Exercise data
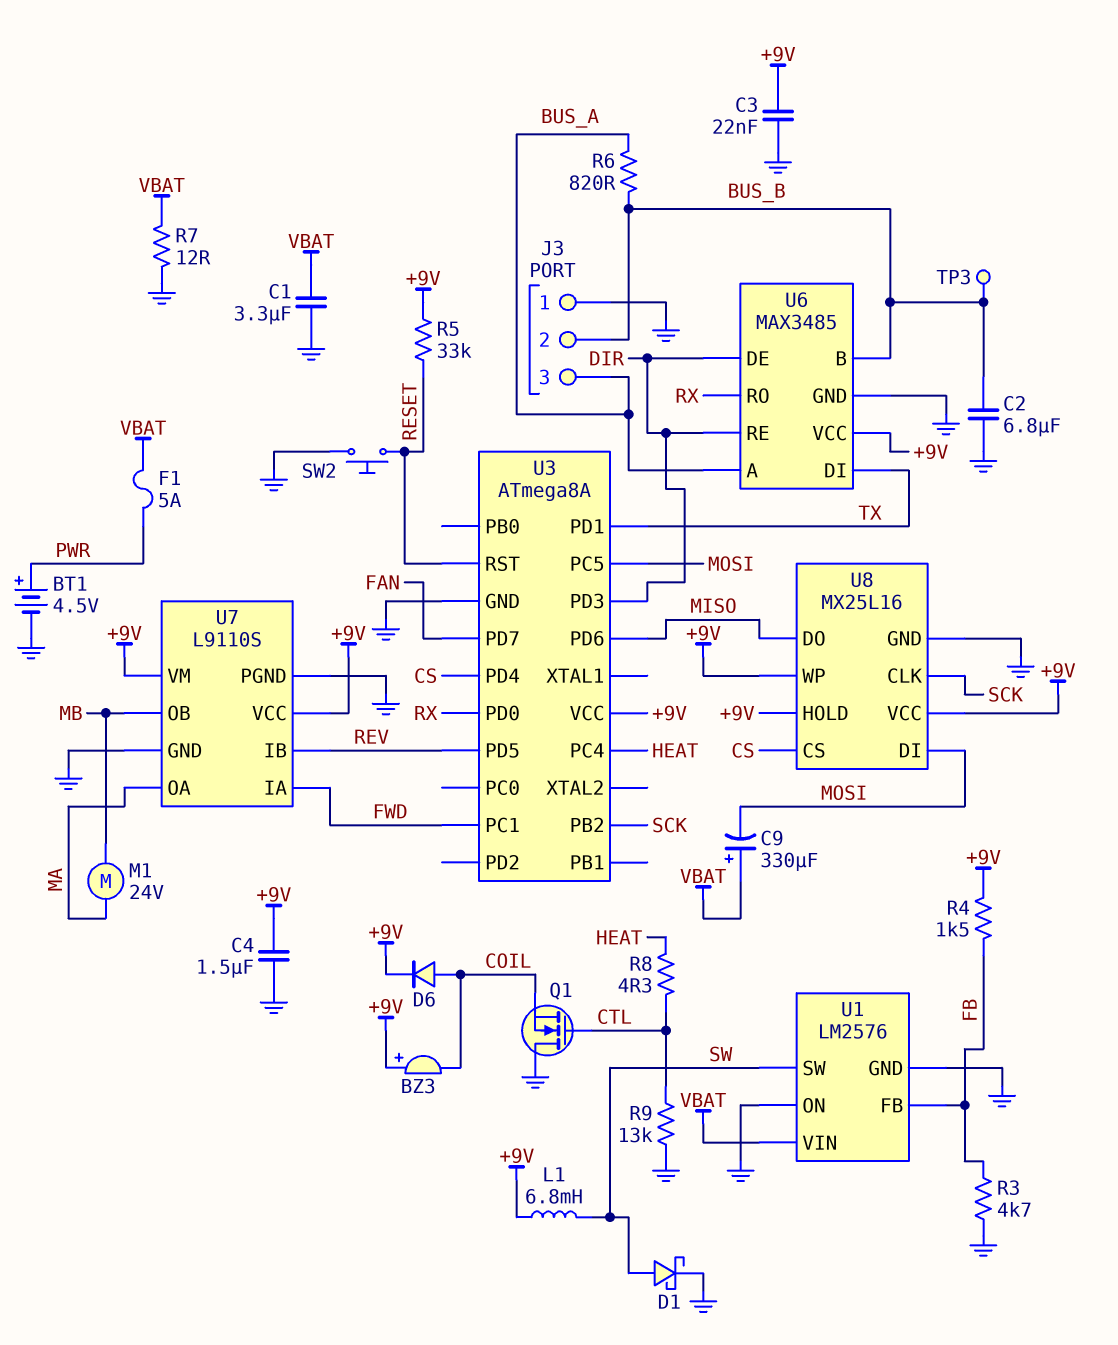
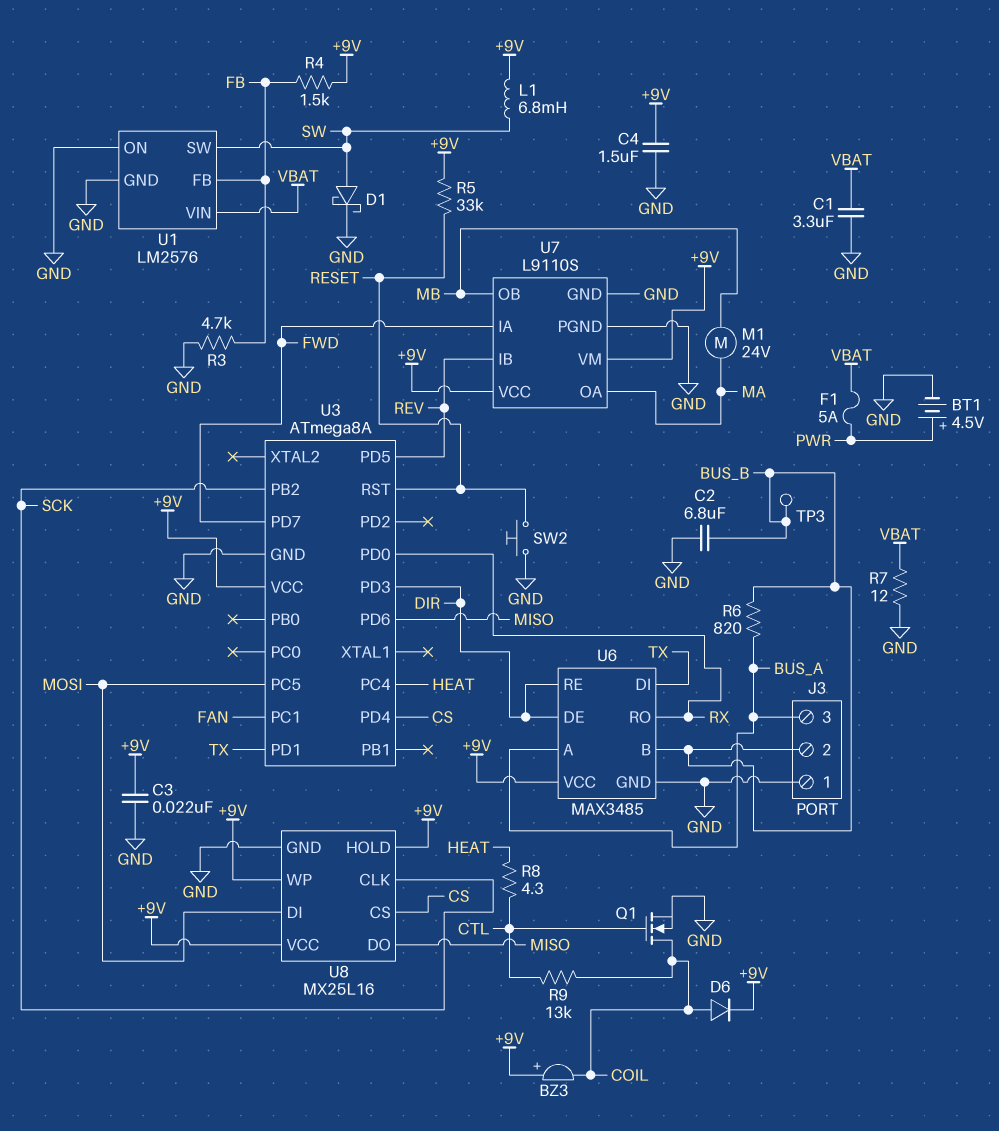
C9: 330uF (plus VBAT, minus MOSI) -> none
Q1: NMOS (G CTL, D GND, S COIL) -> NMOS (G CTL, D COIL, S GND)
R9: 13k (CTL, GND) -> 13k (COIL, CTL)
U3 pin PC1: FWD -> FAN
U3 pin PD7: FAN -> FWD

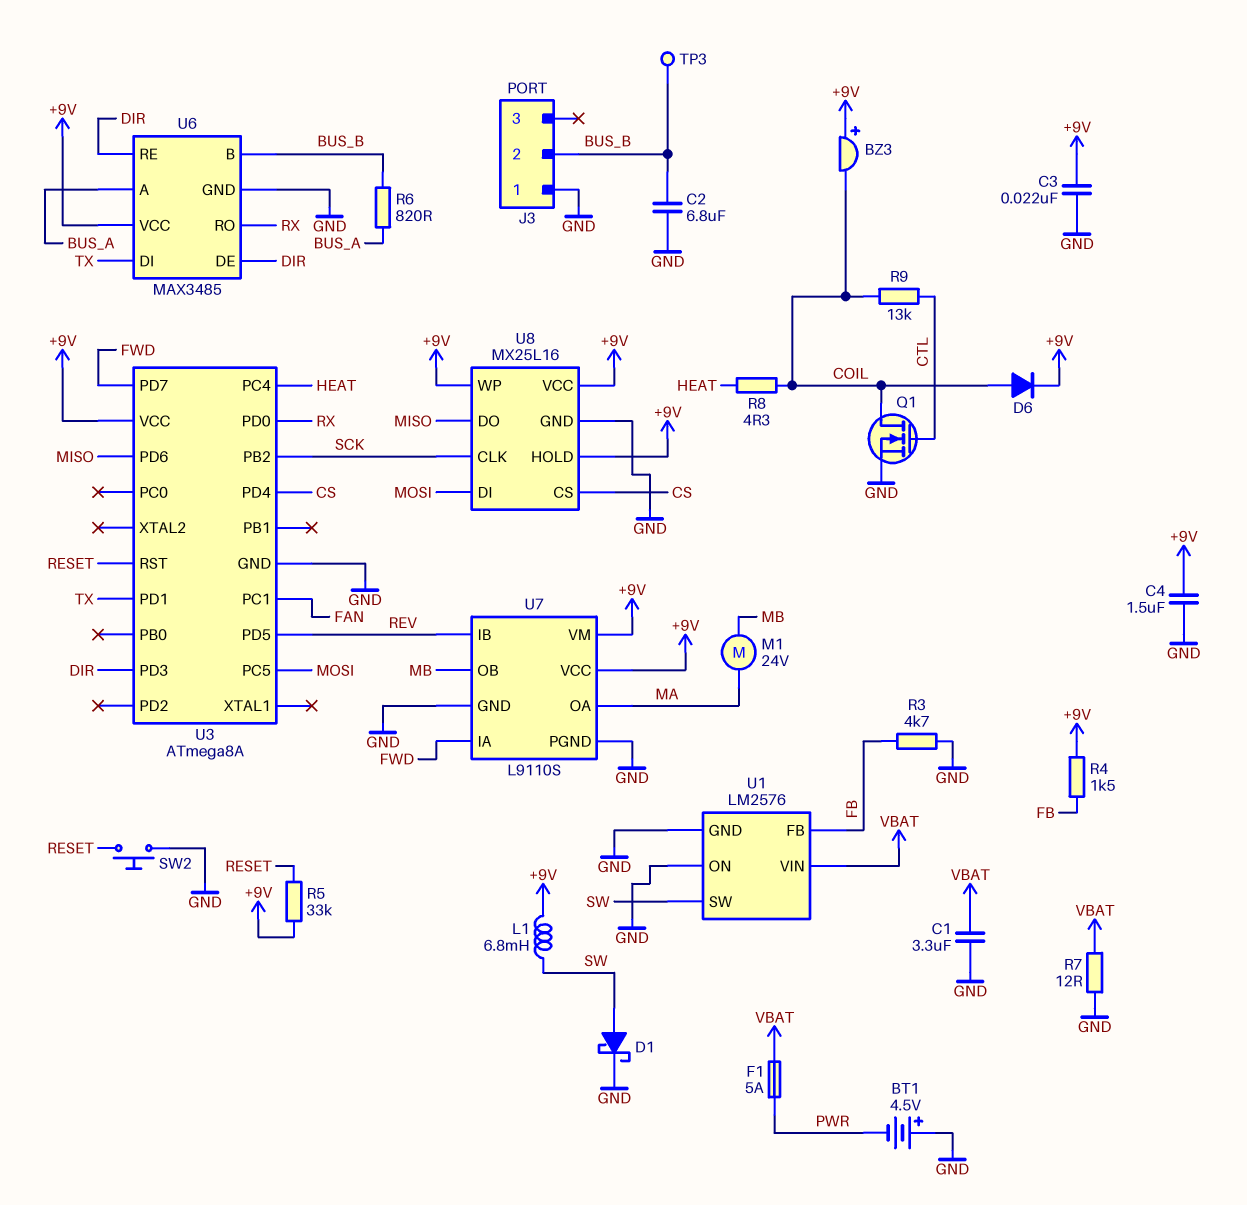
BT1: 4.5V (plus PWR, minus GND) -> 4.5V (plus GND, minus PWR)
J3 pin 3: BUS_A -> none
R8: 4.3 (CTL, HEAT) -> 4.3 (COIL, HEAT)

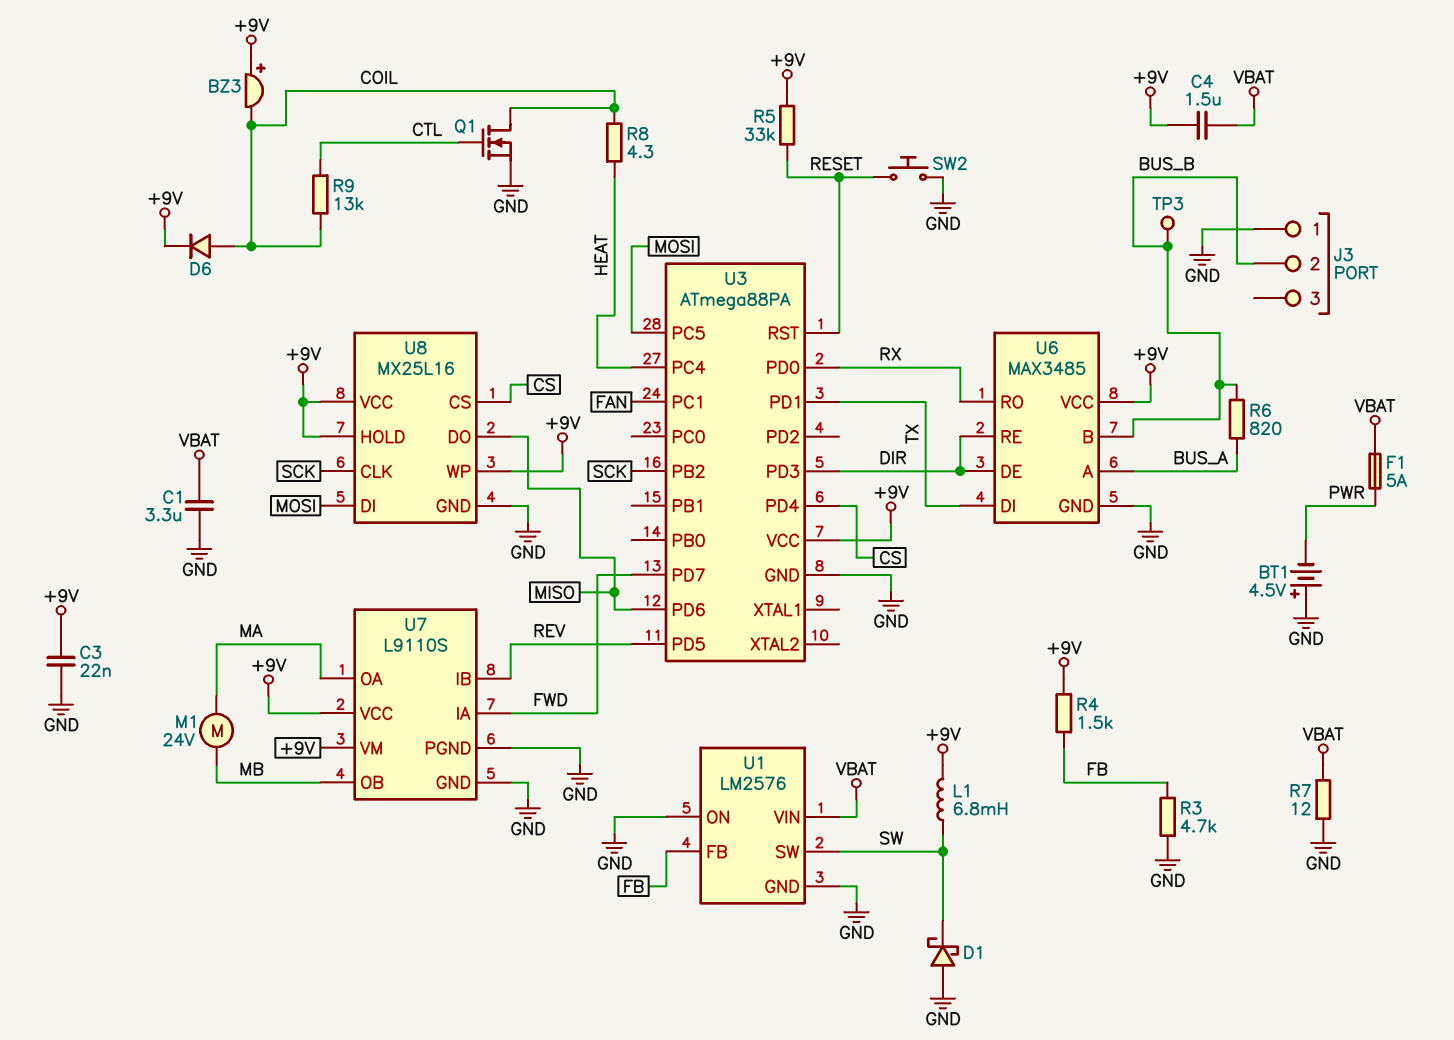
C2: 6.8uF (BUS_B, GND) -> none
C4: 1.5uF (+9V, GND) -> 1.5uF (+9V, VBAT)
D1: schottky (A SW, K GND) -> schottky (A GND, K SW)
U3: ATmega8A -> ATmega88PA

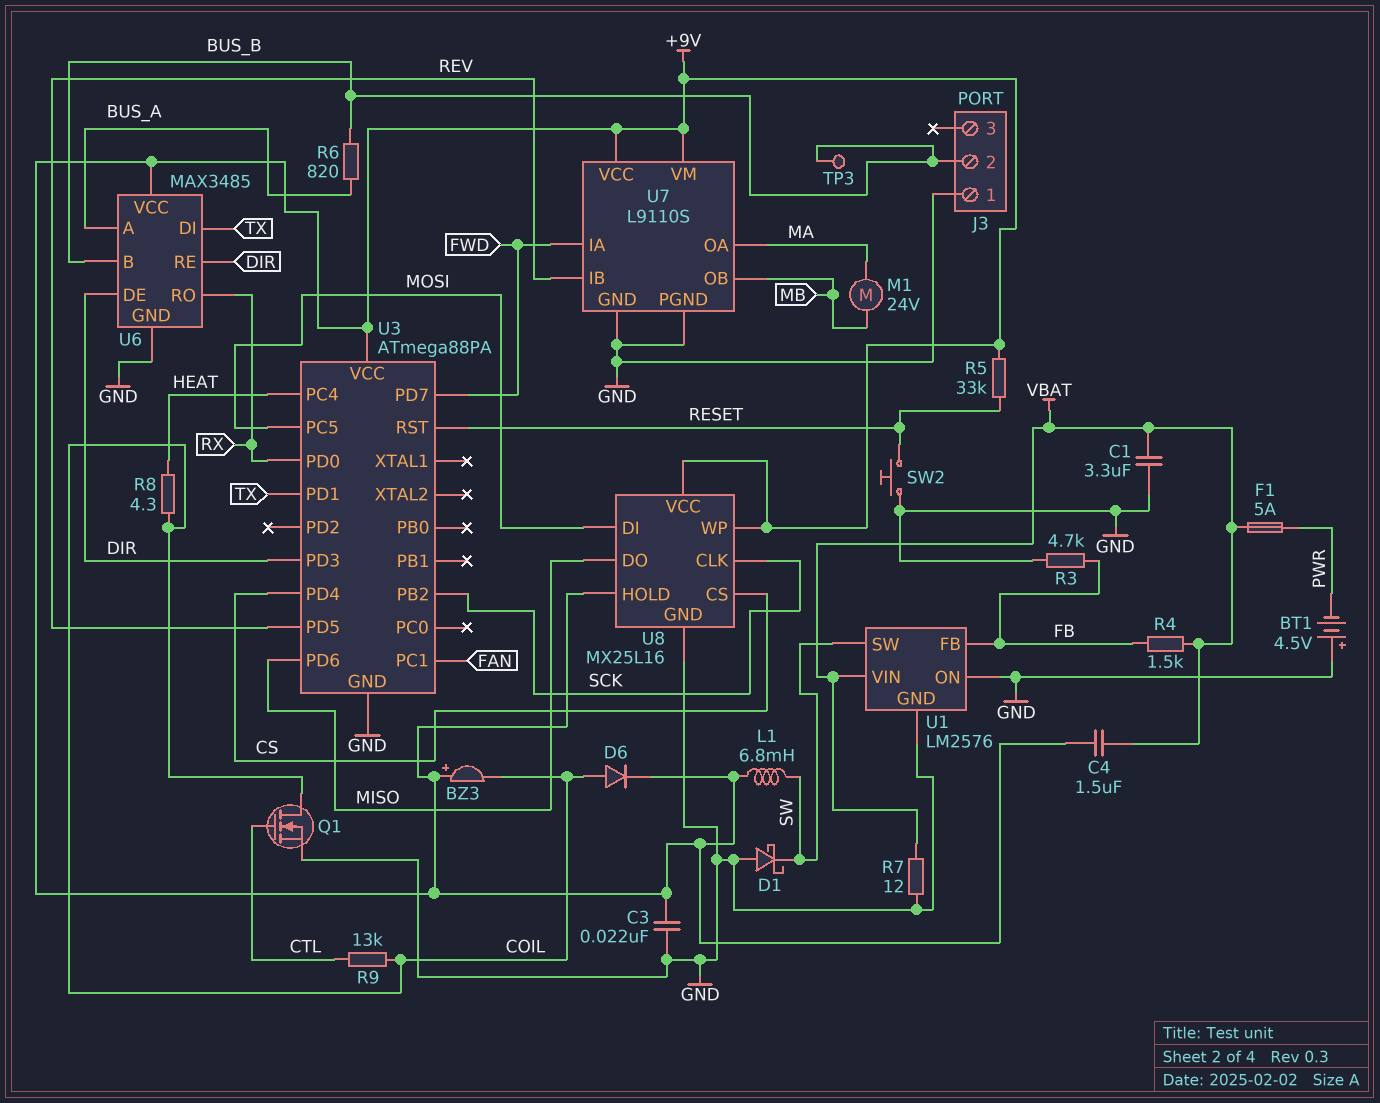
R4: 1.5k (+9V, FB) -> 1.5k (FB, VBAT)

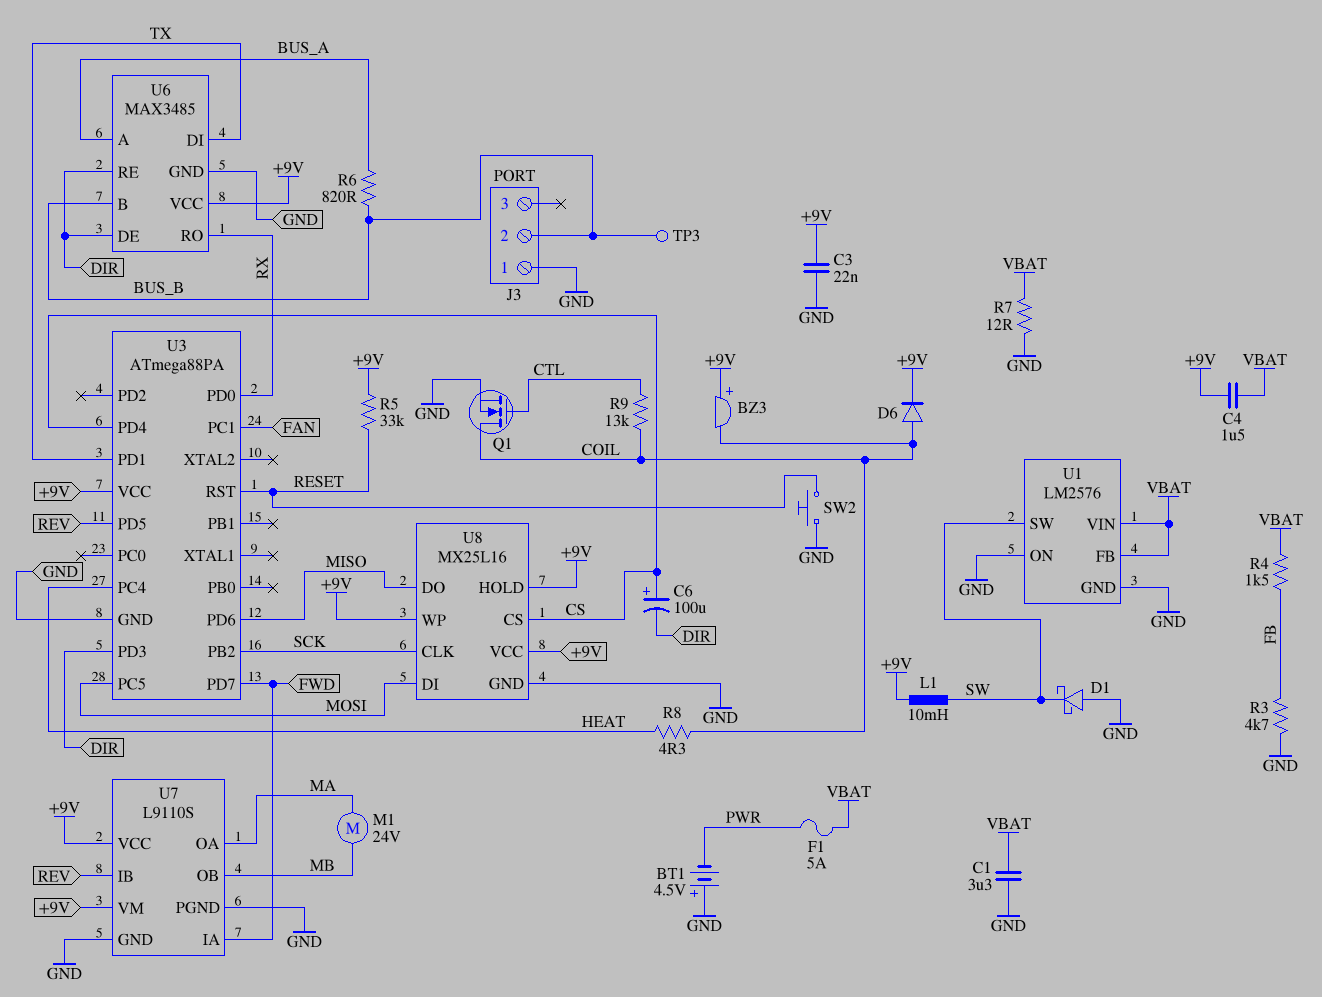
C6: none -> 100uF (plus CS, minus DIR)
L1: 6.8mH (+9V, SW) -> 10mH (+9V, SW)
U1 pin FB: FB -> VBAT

What to produce
Look above for the line containing "U3: ATmega8A -> ATmega88PA"; output that line and all lines after it through the last one exactly, without the pictures.

Final answer
U3: ATmega8A -> ATmega88PA

R4: 1.5k (+9V, FB) -> 1.5k (FB, VBAT)

C6: none -> 100uF (plus CS, minus DIR)
L1: 6.8mH (+9V, SW) -> 10mH (+9V, SW)
U1 pin FB: FB -> VBAT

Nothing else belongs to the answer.